:: ABOUT THIS EXERCISE ::
Please write out all of the entries beneath this line exactly, skipping the pictures.

:: DATA FOR THIS TASK ::

■ ■ ■ ■ ■ ■ ■

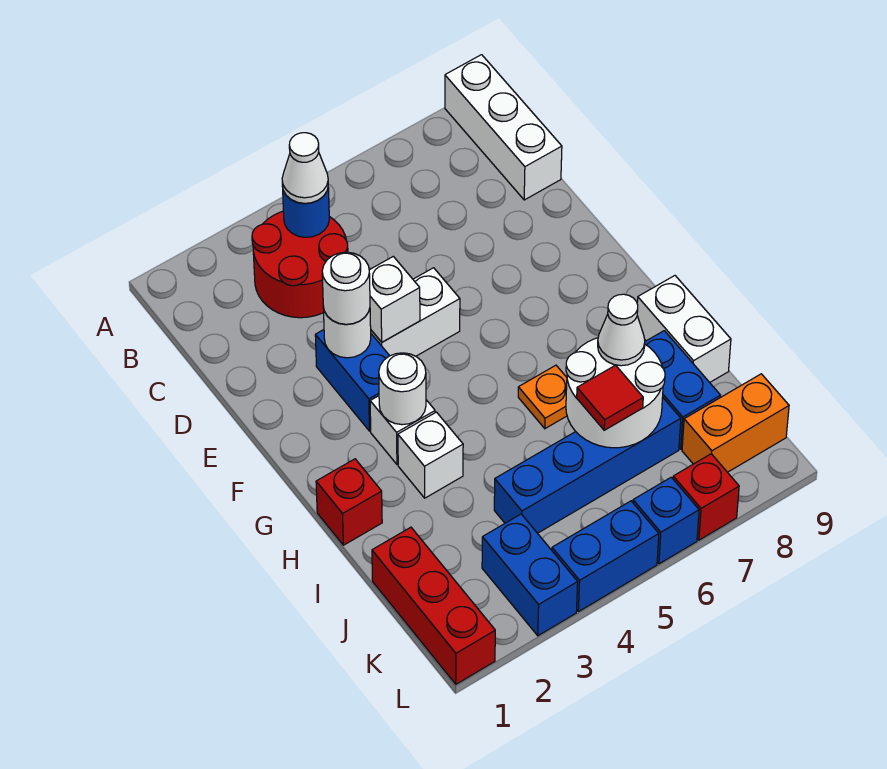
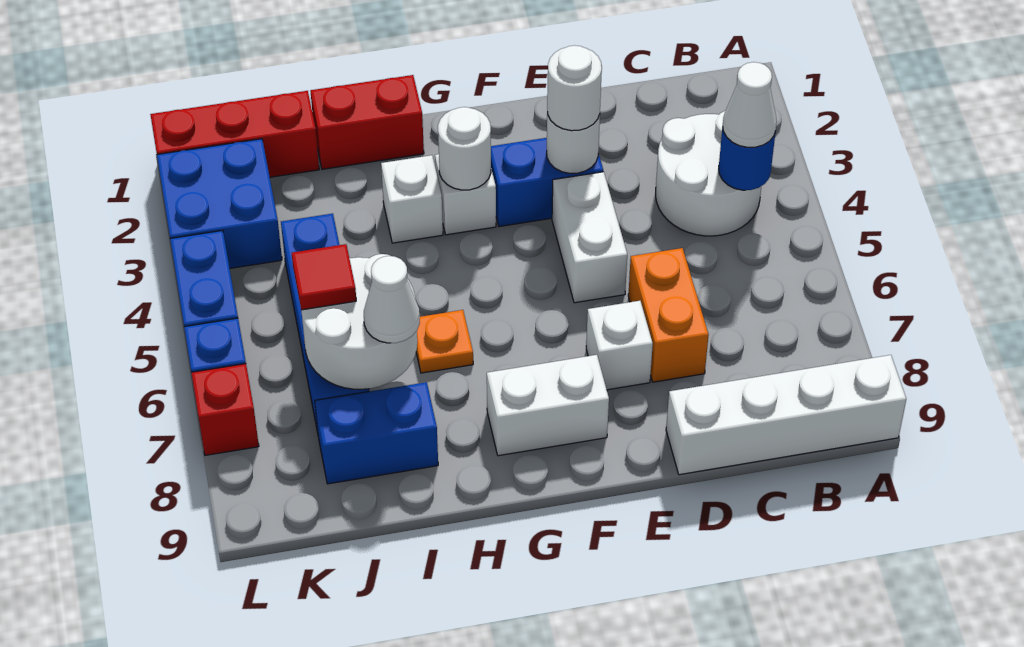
white brick A9:C9 level 1 -> white brick A9:D9 level 1
red round brick B3:C4 level 1 -> white round brick B3:C4 level 1
white brick E4 level 2 -> white brick E7 level 1
red brick H1 level 1 -> red brick H1:I1 level 1
white brick H9:I9 level 1 -> white brick F8:G8 level 1
blue brick K3:L3 level 1 -> blue brick K2:L3 level 1
orange brick K8:K9 level 1 -> orange brick D6:D7 level 1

■ ■ ■ ■ ■ ■ ■

:: SOLUTION FOR THIS TASK ::
white brick A9:C9 level 1 -> white brick A9:D9 level 1
red round brick B3:C4 level 1 -> white round brick B3:C4 level 1
white brick E4 level 2 -> white brick E7 level 1
red brick H1 level 1 -> red brick H1:I1 level 1
white brick H9:I9 level 1 -> white brick F8:G8 level 1
blue brick K3:L3 level 1 -> blue brick K2:L3 level 1
orange brick K8:K9 level 1 -> orange brick D6:D7 level 1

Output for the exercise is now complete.